## Exercise
Every line in the data below from the one containing "yellow dumbbell: 4 -> 7" down to the one containing "yellow apple: 10 -> 11", both included, must be retyped exactly; no other line is to appear.

## Records for this exercise
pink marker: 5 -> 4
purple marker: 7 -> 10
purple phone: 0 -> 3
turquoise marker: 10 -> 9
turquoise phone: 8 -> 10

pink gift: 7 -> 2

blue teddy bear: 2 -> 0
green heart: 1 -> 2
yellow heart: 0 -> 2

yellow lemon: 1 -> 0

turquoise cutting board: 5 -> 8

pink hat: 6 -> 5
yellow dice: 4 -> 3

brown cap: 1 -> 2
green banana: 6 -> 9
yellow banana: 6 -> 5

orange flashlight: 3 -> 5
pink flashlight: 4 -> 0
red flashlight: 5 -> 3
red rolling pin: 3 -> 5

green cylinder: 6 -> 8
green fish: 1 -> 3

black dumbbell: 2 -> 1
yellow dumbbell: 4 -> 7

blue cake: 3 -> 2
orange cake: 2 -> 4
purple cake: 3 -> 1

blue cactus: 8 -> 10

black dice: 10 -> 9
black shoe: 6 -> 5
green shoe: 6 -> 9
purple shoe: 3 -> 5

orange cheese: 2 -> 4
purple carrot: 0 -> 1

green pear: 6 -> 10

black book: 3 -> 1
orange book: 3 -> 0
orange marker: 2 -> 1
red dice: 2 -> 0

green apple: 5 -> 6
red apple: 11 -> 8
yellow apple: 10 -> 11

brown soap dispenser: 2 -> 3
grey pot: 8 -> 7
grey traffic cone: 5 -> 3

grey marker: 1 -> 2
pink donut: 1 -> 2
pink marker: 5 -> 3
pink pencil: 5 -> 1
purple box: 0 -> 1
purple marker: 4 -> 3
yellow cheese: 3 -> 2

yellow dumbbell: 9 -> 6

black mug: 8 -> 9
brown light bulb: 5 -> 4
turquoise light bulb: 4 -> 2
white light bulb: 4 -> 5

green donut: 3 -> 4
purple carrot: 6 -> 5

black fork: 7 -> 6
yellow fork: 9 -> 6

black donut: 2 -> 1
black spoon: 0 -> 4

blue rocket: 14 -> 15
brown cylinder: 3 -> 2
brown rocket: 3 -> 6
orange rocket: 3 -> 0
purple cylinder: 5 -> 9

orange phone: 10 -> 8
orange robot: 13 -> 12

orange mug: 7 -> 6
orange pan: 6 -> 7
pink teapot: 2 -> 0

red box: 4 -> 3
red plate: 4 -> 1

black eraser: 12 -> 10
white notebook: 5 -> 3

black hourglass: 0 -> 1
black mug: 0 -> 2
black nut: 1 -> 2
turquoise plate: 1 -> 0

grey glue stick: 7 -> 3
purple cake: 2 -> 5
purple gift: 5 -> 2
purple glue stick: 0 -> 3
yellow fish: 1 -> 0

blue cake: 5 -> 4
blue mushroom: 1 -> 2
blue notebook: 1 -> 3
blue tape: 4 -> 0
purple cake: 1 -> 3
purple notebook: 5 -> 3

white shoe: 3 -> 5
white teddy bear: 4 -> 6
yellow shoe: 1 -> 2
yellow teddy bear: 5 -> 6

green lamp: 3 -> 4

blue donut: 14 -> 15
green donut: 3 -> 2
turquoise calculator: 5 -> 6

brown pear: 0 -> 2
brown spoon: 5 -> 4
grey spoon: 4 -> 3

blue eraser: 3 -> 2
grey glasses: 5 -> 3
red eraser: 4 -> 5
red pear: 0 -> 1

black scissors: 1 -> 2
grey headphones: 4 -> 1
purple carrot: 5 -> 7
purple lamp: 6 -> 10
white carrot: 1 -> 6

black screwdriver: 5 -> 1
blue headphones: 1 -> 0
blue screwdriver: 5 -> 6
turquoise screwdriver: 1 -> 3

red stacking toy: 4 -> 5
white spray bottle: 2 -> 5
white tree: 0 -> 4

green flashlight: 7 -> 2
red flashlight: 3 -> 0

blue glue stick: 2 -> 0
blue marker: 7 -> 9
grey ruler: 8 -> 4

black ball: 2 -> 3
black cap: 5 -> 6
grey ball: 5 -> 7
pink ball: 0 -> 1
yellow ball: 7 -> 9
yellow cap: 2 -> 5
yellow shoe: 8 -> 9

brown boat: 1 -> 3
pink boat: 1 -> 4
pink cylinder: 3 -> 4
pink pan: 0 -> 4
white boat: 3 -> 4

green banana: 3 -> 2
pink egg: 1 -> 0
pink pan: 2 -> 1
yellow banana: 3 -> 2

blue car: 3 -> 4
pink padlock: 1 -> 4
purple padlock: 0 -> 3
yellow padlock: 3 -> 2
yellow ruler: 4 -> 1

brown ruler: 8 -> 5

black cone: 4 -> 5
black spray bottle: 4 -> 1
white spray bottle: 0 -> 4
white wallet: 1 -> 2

## Answer to the exercise
yellow dumbbell: 4 -> 7

blue cake: 3 -> 2
orange cake: 2 -> 4
purple cake: 3 -> 1

blue cactus: 8 -> 10

black dice: 10 -> 9
black shoe: 6 -> 5
green shoe: 6 -> 9
purple shoe: 3 -> 5

orange cheese: 2 -> 4
purple carrot: 0 -> 1

green pear: 6 -> 10

black book: 3 -> 1
orange book: 3 -> 0
orange marker: 2 -> 1
red dice: 2 -> 0

green apple: 5 -> 6
red apple: 11 -> 8
yellow apple: 10 -> 11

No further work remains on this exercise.